* **Information shown**:
*** Block opens ***

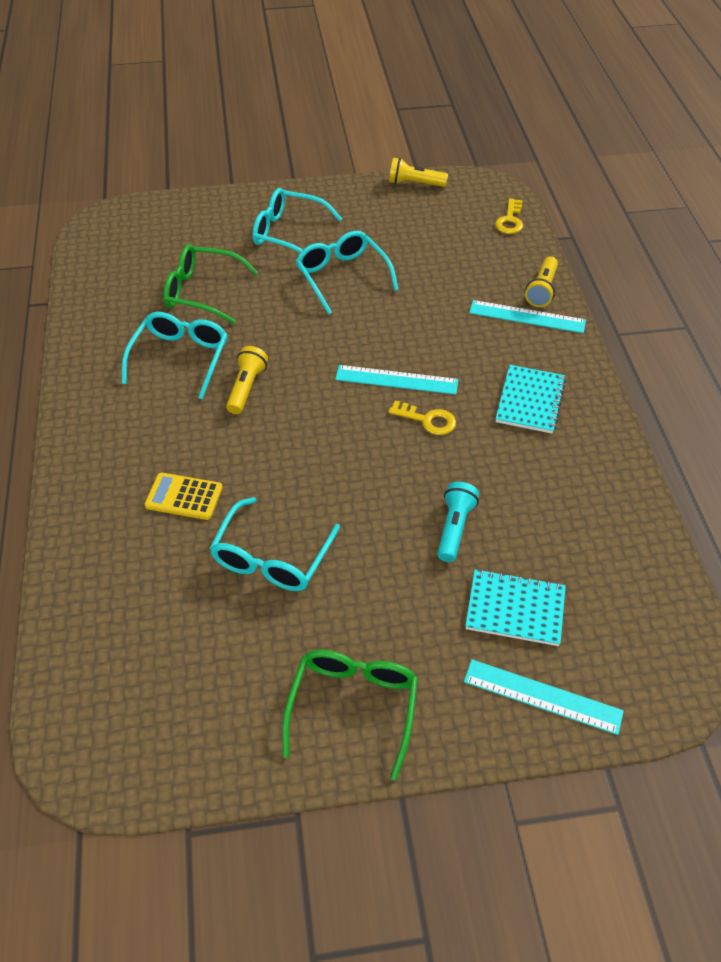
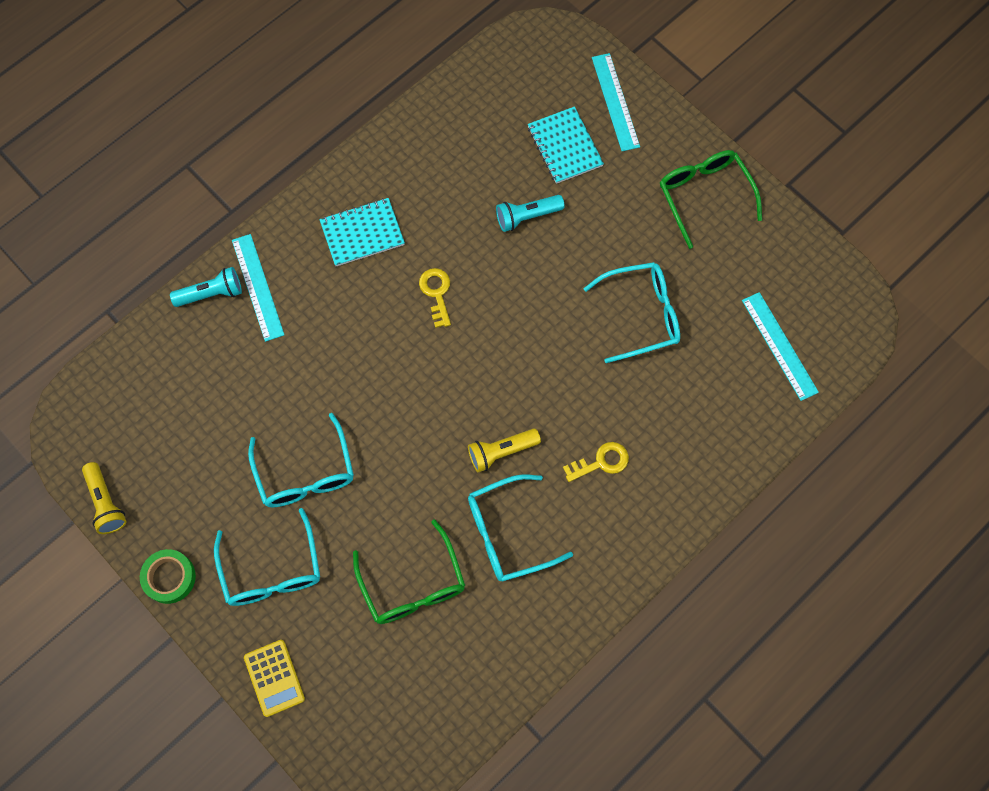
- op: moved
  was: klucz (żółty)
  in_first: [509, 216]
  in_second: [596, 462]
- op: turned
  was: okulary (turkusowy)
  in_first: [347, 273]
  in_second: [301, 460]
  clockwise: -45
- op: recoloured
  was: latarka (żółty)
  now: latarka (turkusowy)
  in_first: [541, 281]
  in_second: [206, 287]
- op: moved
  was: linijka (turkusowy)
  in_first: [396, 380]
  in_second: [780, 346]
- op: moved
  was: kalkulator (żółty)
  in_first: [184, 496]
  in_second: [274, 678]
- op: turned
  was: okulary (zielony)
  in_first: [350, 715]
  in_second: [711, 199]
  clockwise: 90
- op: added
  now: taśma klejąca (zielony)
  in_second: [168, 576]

*** Block closes ***

* **Exercise instructions**: Where a line of the data above includes "turkusowy", copy that line.

* **Exercise answer**:
  was: okulary (turkusowy)
  now: latarka (turkusowy)
  was: linijka (turkusowy)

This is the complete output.